:: OBIETTIVO DEL COMPITO ::
Nelle righe dei dati che vanno da quella che contiene "The height and width of the screenshot is (540, 960). In" a quella che contiene "coordinates (551, 182).", entrambe incluse, rinomina "cookie" in "biscuit". Riporta poi soltanto queste righe, lasciando invariato tutto il resto.

-------- DATI ESTRATTI --------

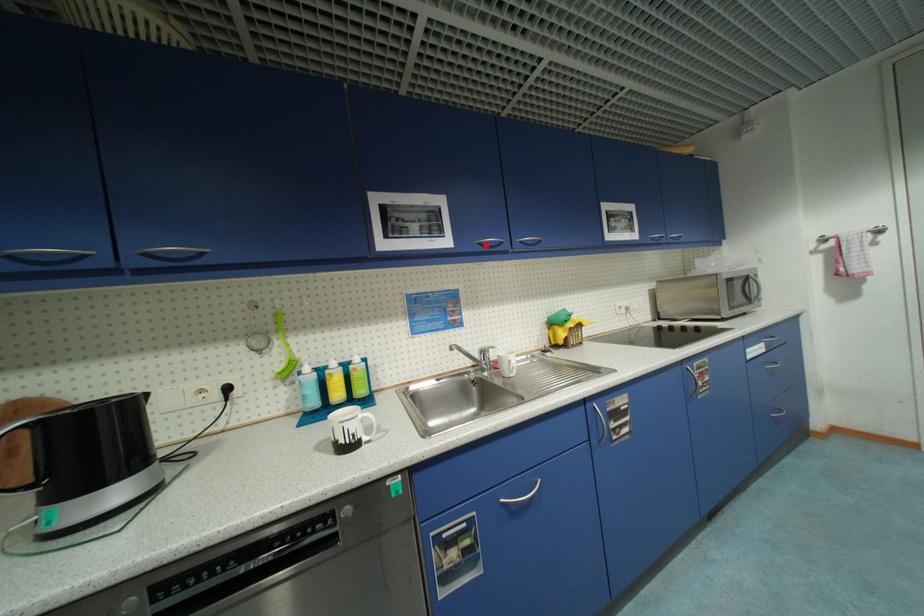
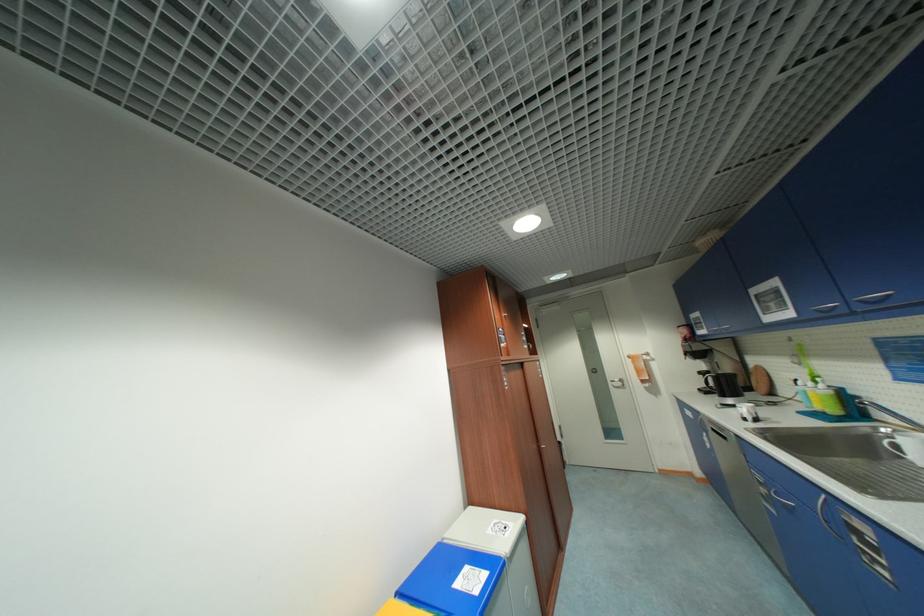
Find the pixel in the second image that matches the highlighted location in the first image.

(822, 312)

--------
-------- DATI ESTRATTI --------

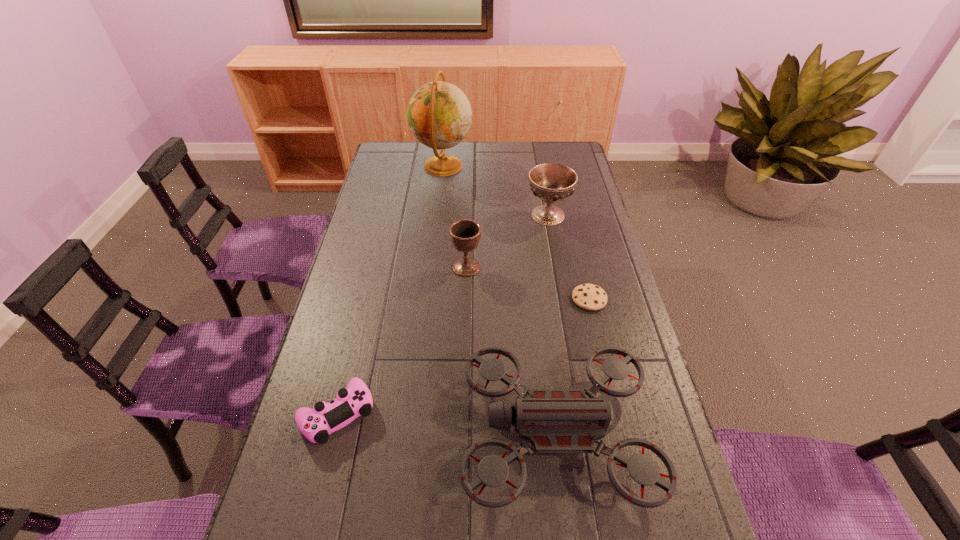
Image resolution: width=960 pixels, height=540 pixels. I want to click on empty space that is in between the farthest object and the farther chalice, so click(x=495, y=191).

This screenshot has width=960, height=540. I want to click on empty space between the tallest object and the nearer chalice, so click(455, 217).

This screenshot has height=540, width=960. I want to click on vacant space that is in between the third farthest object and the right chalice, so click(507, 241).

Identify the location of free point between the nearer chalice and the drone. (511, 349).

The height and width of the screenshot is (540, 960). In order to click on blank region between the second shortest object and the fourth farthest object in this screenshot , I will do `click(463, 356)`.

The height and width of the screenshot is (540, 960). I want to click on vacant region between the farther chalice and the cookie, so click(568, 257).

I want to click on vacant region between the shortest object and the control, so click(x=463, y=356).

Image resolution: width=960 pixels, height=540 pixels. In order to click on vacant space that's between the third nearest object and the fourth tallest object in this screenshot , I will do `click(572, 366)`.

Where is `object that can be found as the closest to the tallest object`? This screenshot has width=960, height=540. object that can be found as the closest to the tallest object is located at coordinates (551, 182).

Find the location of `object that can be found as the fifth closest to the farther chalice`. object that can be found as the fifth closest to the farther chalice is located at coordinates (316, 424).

--------

:: LA TUA RISPOSTA ::
The height and width of the screenshot is (540, 960). In order to click on blank region between the second shortest object and the fourth farthest object in this screenshot , I will do `click(463, 356)`.

The height and width of the screenshot is (540, 960). I want to click on vacant region between the farther chalice and the biscuit, so click(568, 257).

I want to click on vacant region between the shortest object and the control, so click(x=463, y=356).

Image resolution: width=960 pixels, height=540 pixels. In order to click on vacant space that's between the third nearest object and the fourth tallest object in this screenshot , I will do `click(572, 366)`.

Where is `object that can be found as the closest to the tallest object`? This screenshot has width=960, height=540. object that can be found as the closest to the tallest object is located at coordinates (551, 182).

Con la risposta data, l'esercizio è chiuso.